PROMPT » Omit the pictures. Print each entry below exactly.

==*==

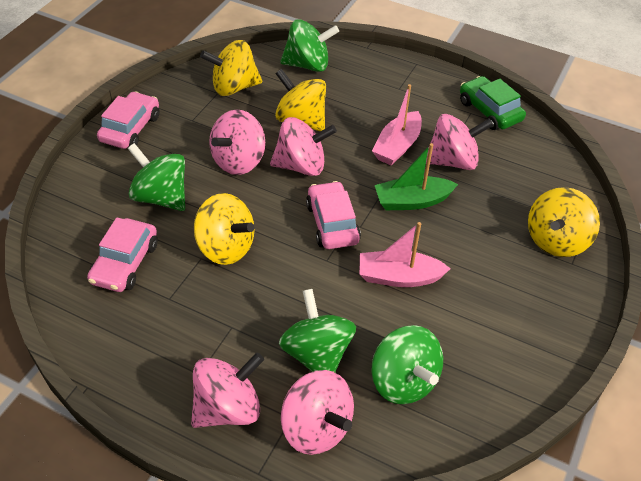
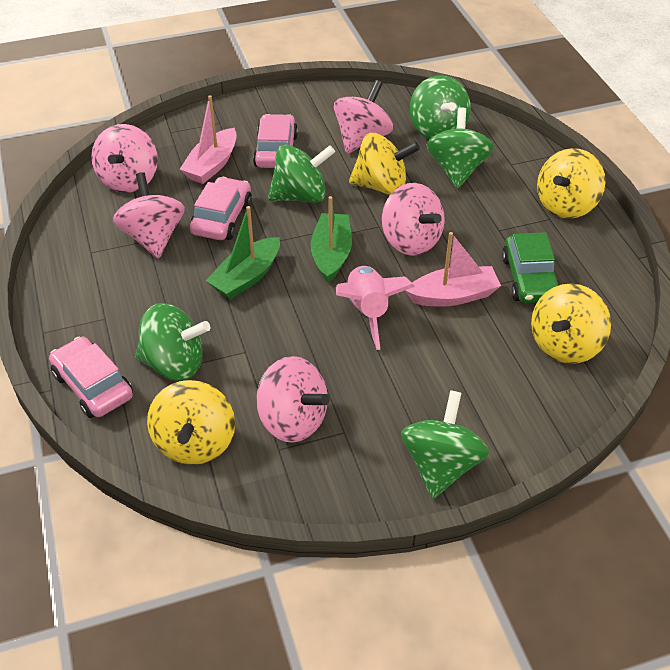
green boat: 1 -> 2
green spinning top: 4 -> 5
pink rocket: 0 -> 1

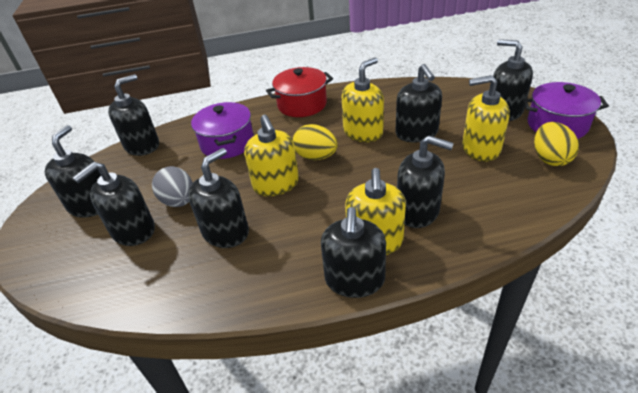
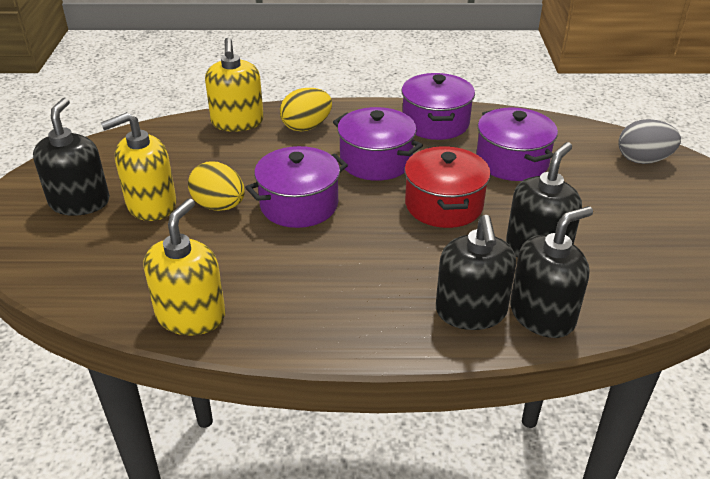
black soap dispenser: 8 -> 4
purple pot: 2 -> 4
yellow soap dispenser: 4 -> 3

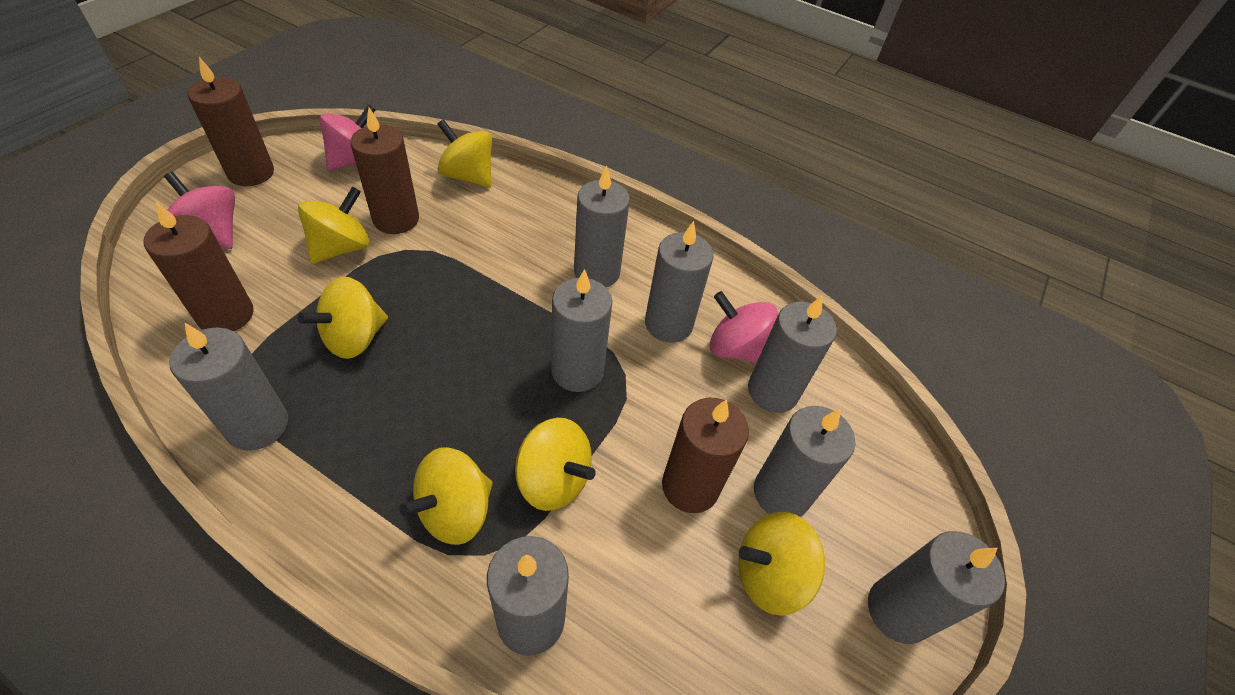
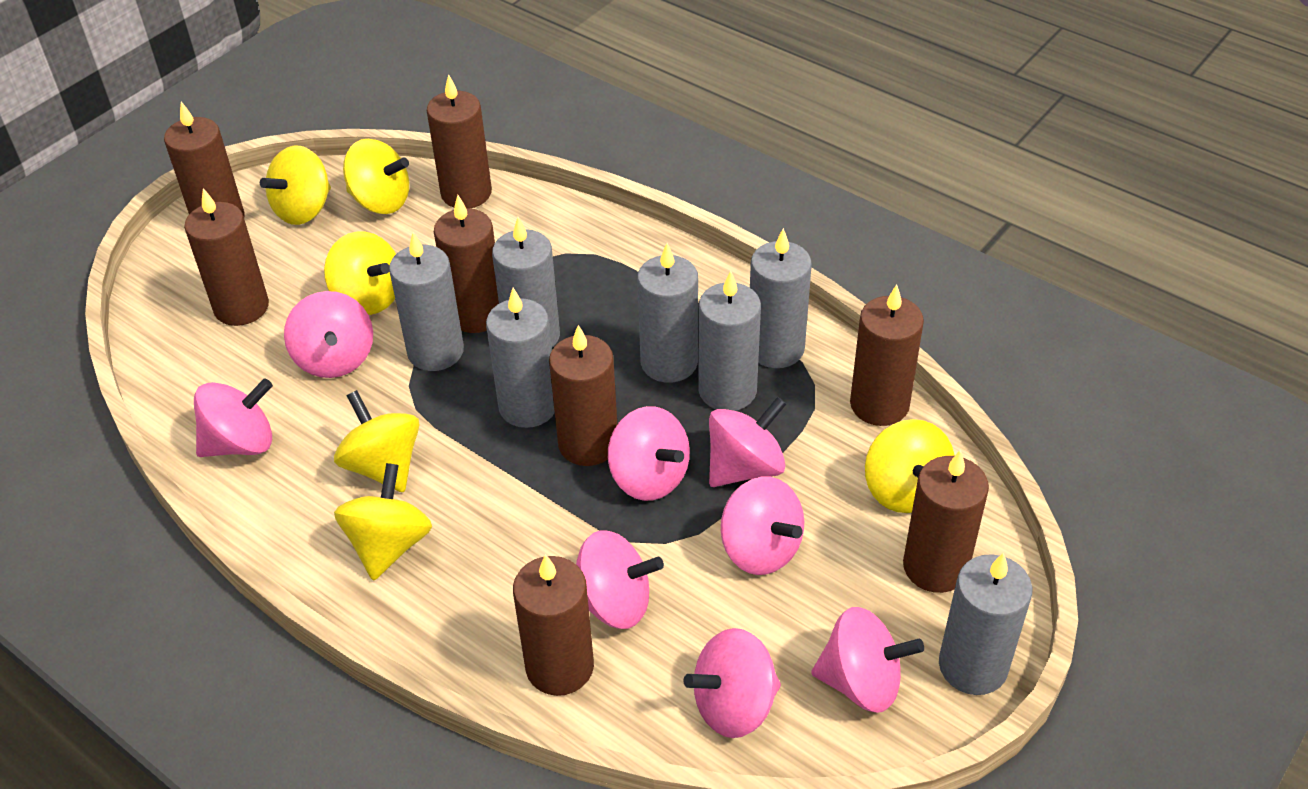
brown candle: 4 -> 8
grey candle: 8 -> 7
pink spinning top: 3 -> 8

==*==

ANSWER »
green boat: 1 -> 2
green spinning top: 4 -> 5
pink rocket: 0 -> 1

black soap dispenser: 8 -> 4
purple pot: 2 -> 4
yellow soap dispenser: 4 -> 3

brown candle: 4 -> 8
grey candle: 8 -> 7
pink spinning top: 3 -> 8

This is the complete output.